Records from a dataset
▬▬▬

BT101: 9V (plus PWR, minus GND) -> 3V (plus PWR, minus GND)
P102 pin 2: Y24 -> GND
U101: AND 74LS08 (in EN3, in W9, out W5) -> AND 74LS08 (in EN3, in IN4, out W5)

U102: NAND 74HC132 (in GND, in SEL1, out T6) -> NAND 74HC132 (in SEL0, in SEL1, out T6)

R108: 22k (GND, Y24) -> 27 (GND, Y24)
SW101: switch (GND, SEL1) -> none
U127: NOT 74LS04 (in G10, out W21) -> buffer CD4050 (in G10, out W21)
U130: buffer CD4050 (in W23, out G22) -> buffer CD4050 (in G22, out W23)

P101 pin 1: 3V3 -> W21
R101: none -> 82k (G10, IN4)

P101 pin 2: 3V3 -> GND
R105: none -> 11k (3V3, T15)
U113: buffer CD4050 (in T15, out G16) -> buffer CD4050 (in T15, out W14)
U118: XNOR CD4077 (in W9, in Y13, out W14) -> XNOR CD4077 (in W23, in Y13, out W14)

▬▬▬

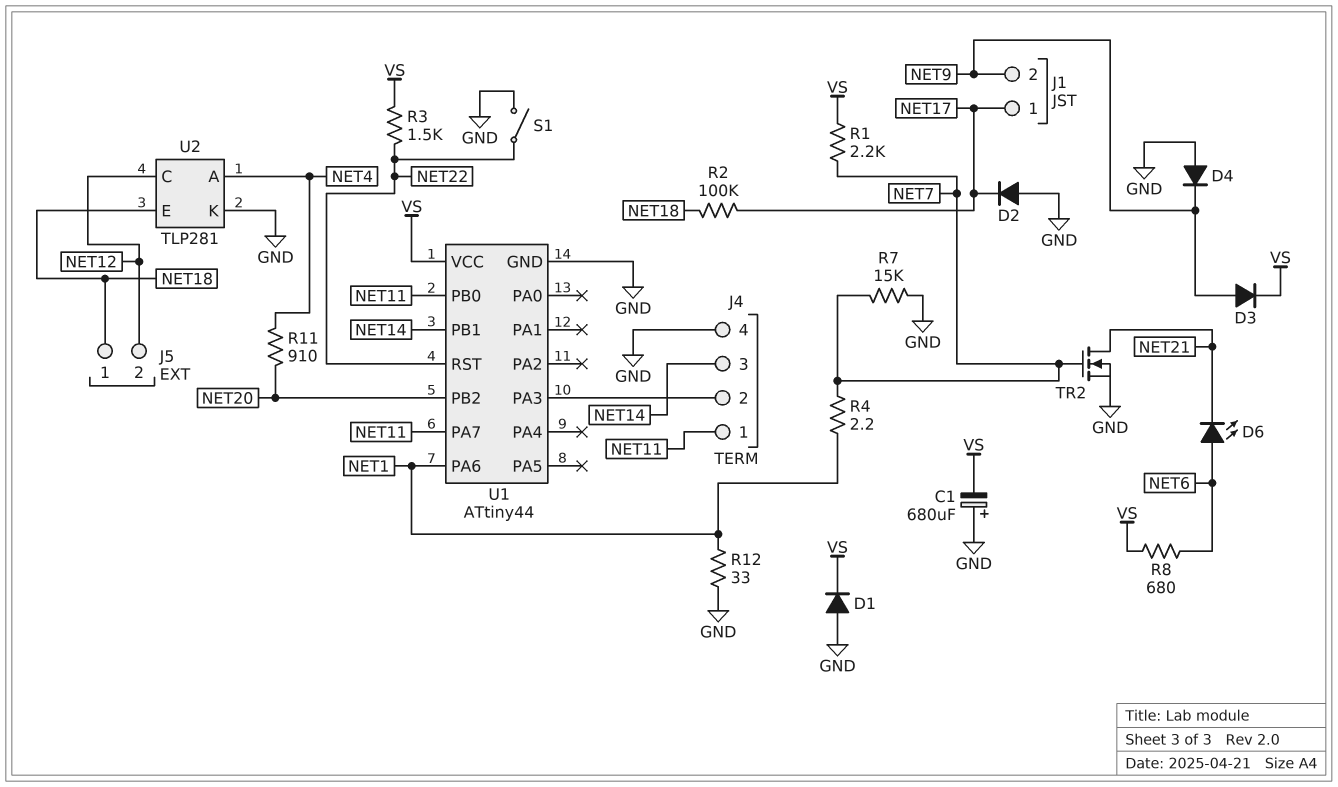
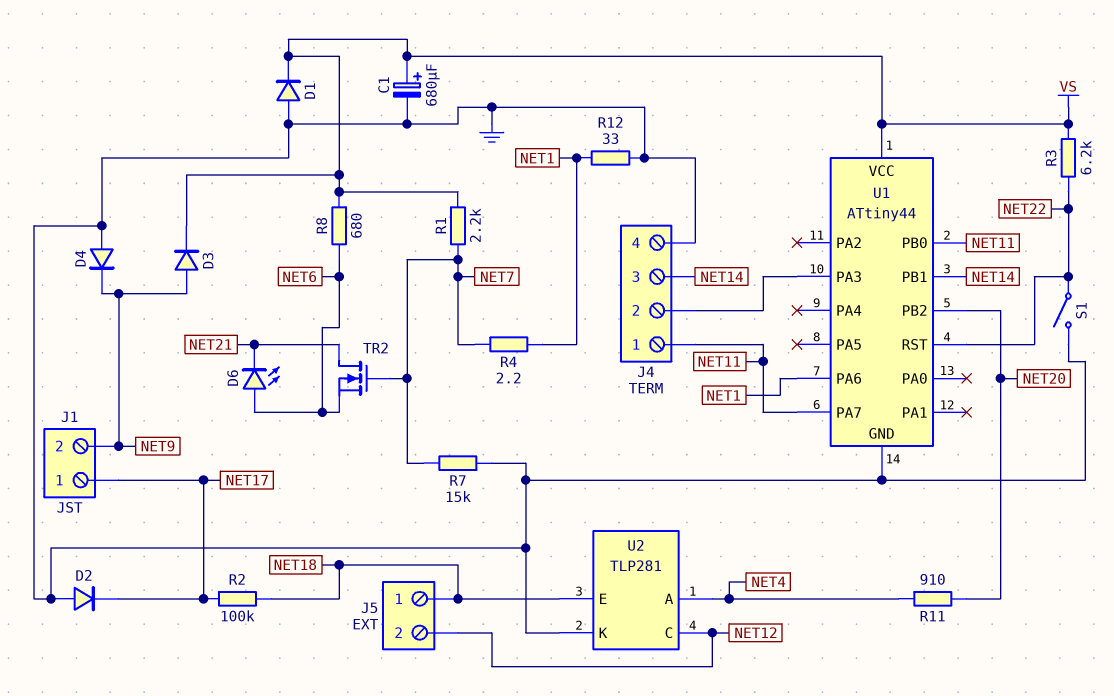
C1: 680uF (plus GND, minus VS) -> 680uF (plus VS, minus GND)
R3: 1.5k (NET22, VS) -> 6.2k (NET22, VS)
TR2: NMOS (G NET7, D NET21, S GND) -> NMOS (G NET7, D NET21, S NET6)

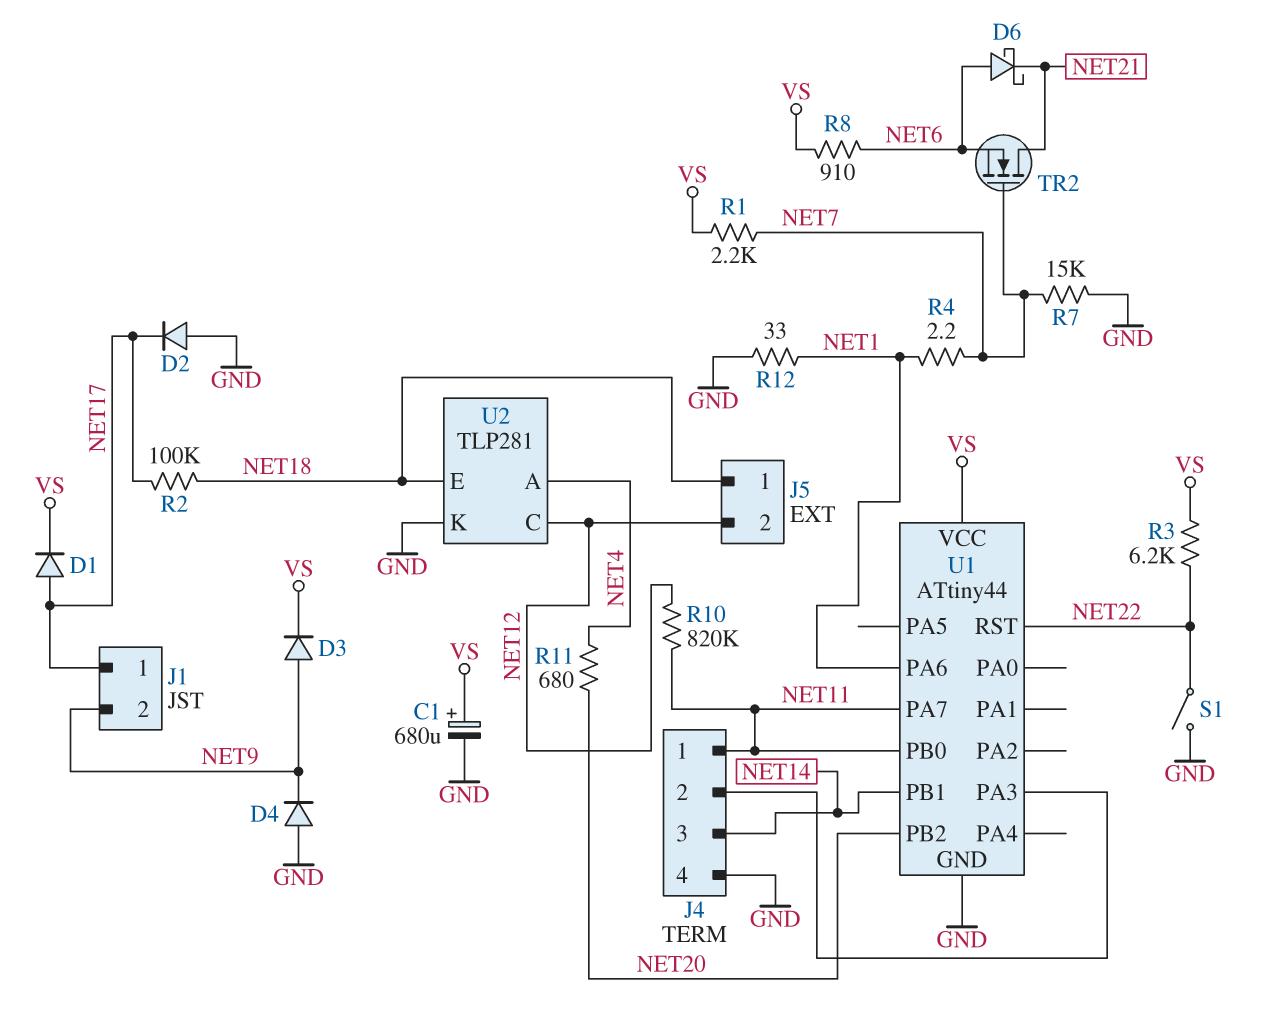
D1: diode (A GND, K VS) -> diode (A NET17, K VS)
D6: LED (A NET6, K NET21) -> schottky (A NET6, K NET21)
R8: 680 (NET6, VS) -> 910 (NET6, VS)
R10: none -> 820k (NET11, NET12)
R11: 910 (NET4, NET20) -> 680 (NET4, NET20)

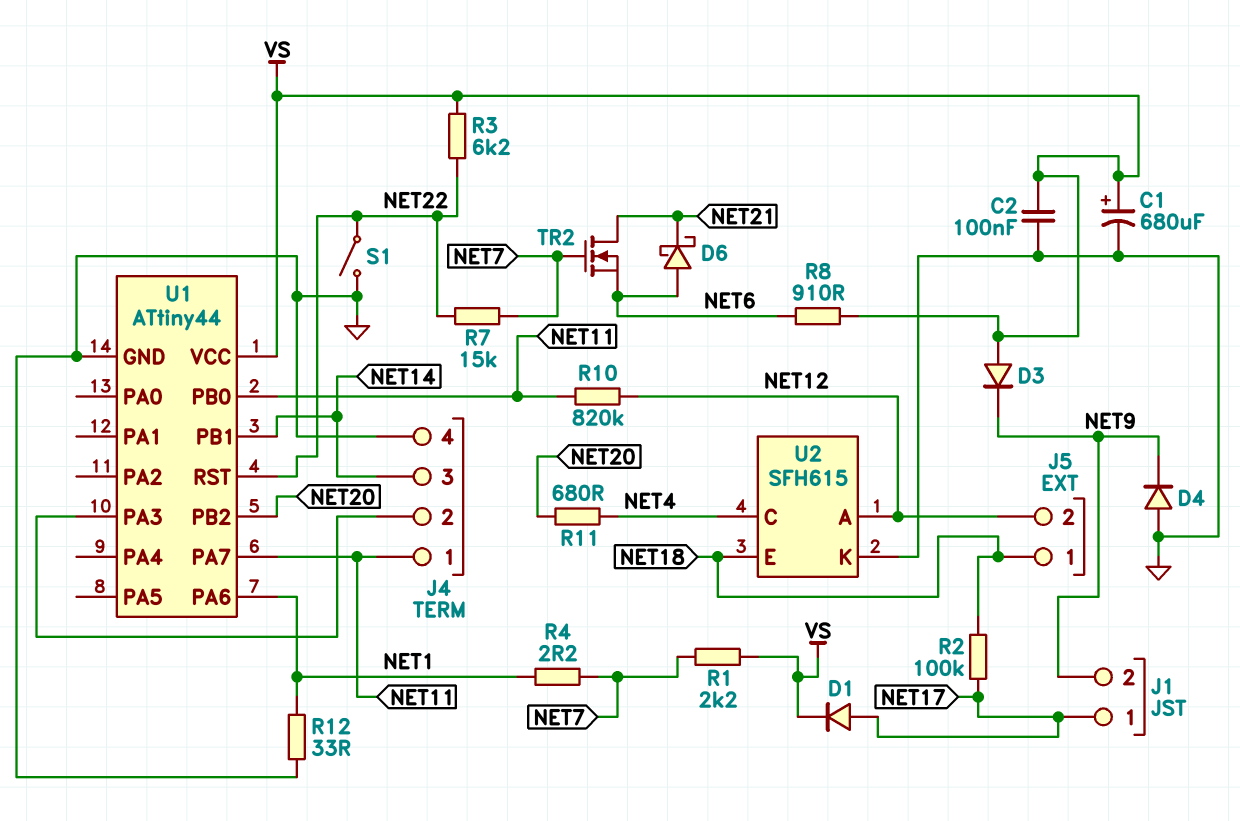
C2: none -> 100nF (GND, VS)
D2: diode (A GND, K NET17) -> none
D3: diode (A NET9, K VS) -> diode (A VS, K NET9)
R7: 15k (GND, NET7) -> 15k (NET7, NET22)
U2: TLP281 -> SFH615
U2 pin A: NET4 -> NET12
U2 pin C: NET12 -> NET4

▬▬▬

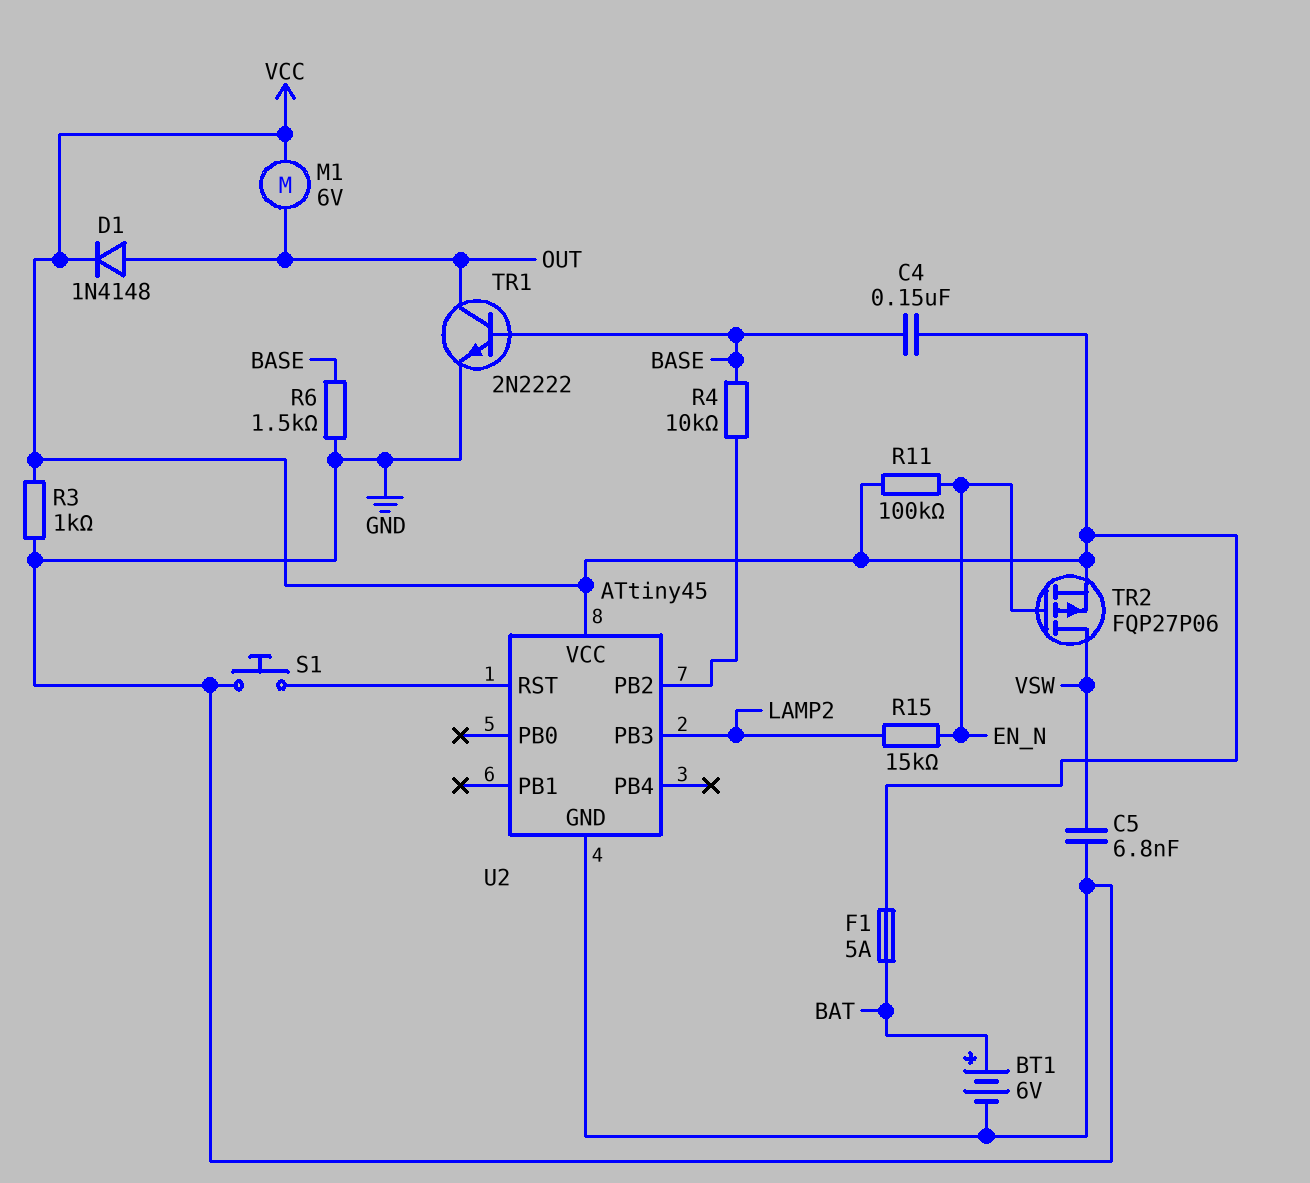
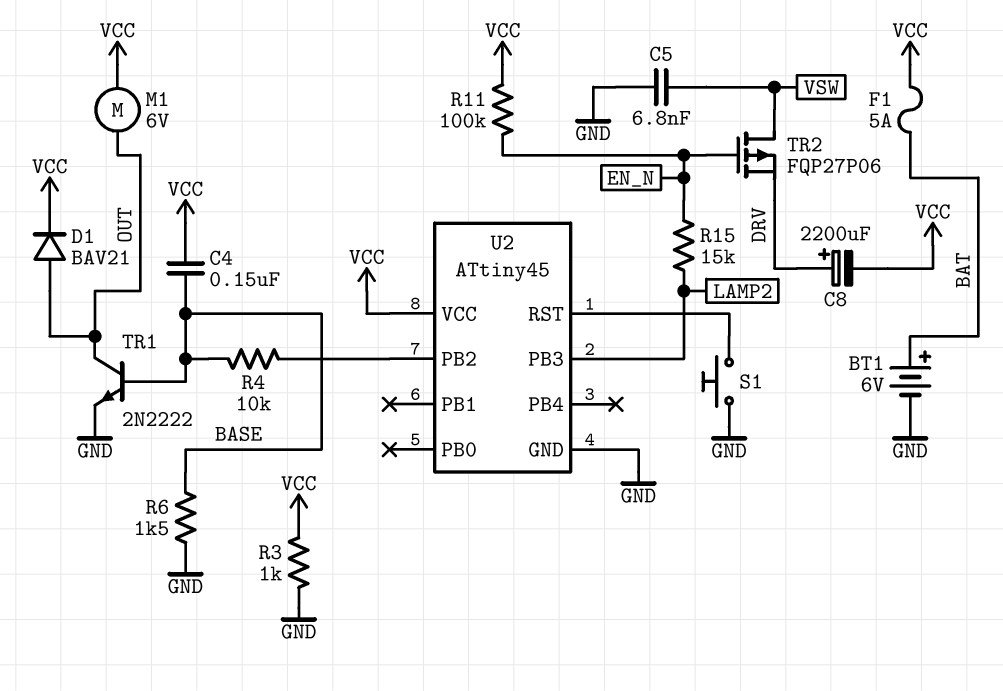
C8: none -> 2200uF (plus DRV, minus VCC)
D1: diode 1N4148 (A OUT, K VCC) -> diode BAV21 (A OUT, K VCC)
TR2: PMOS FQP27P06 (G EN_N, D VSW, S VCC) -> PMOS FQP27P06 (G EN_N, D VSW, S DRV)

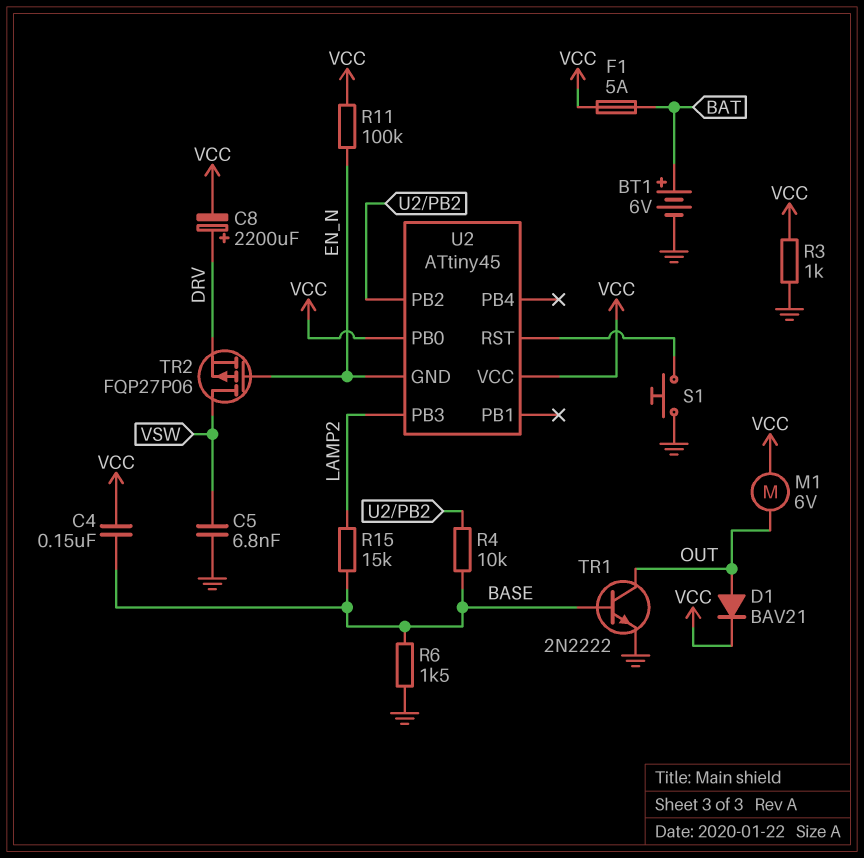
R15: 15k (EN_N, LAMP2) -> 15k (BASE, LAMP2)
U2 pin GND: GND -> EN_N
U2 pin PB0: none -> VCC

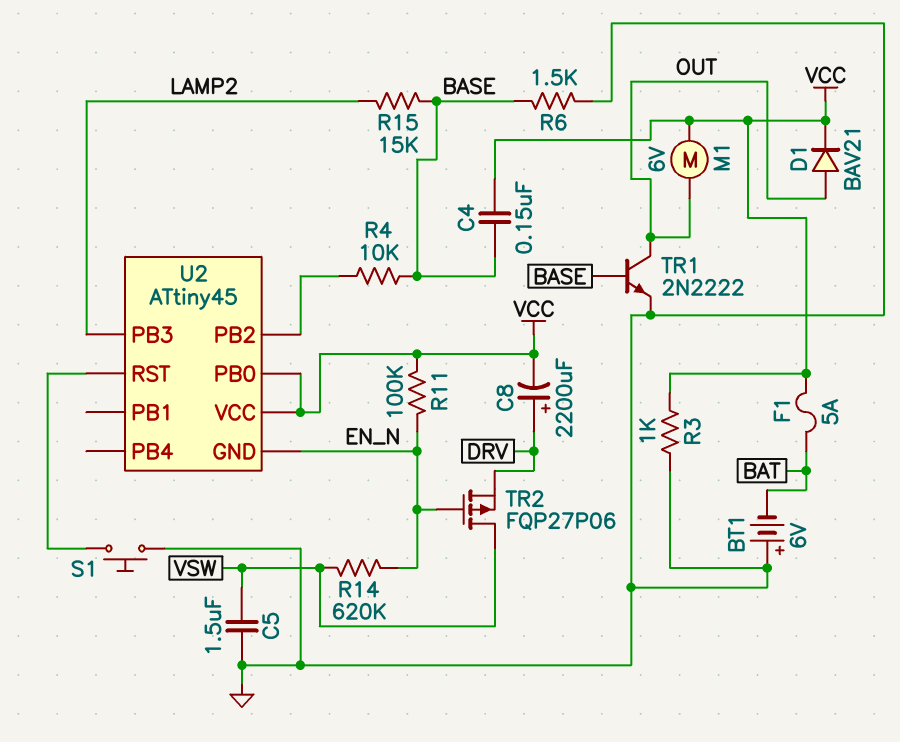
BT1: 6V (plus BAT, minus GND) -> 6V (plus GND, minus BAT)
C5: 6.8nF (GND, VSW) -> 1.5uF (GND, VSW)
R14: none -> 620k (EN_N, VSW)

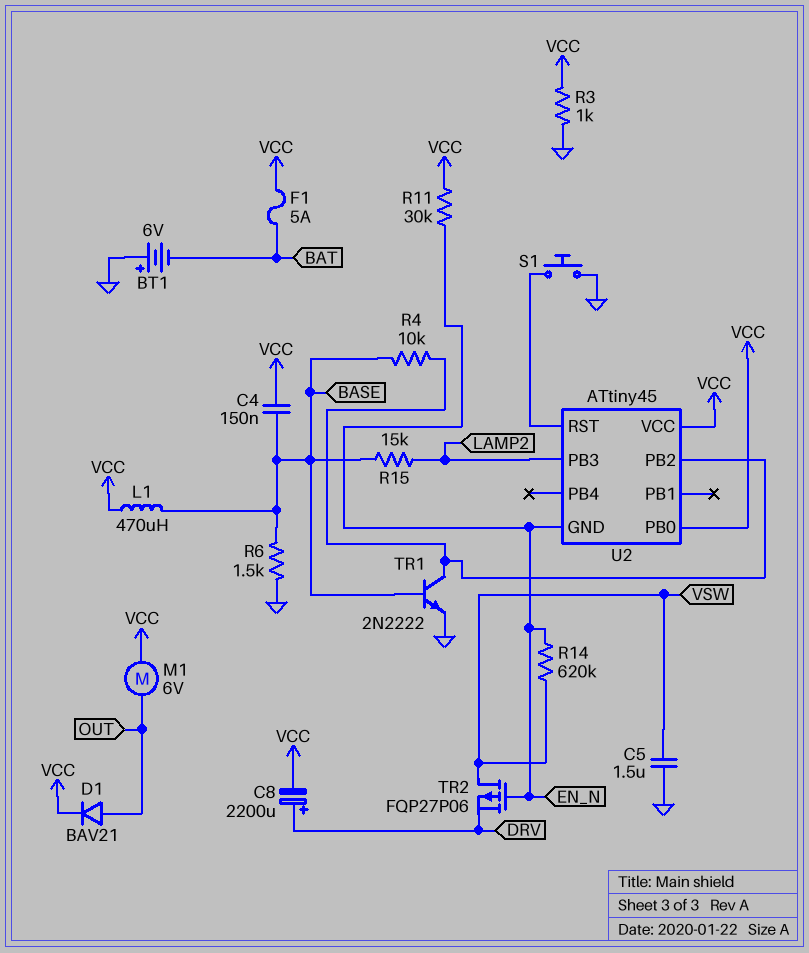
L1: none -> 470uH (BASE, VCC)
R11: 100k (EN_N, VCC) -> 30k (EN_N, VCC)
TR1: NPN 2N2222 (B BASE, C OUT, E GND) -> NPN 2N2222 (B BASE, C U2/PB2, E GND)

▬▬▬

Copy out only the lines above from the one with "BT101: 9V (plus" to the one with "U118: XNOR CD4077", inclusive, exactly as they stand.

BT101: 9V (plus PWR, minus GND) -> 3V (plus PWR, minus GND)
P102 pin 2: Y24 -> GND
U101: AND 74LS08 (in EN3, in W9, out W5) -> AND 74LS08 (in EN3, in IN4, out W5)

U102: NAND 74HC132 (in GND, in SEL1, out T6) -> NAND 74HC132 (in SEL0, in SEL1, out T6)

R108: 22k (GND, Y24) -> 27 (GND, Y24)
SW101: switch (GND, SEL1) -> none
U127: NOT 74LS04 (in G10, out W21) -> buffer CD4050 (in G10, out W21)
U130: buffer CD4050 (in W23, out G22) -> buffer CD4050 (in G22, out W23)

P101 pin 1: 3V3 -> W21
R101: none -> 82k (G10, IN4)

P101 pin 2: 3V3 -> GND
R105: none -> 11k (3V3, T15)
U113: buffer CD4050 (in T15, out G16) -> buffer CD4050 (in T15, out W14)
U118: XNOR CD4077 (in W9, in Y13, out W14) -> XNOR CD4077 (in W23, in Y13, out W14)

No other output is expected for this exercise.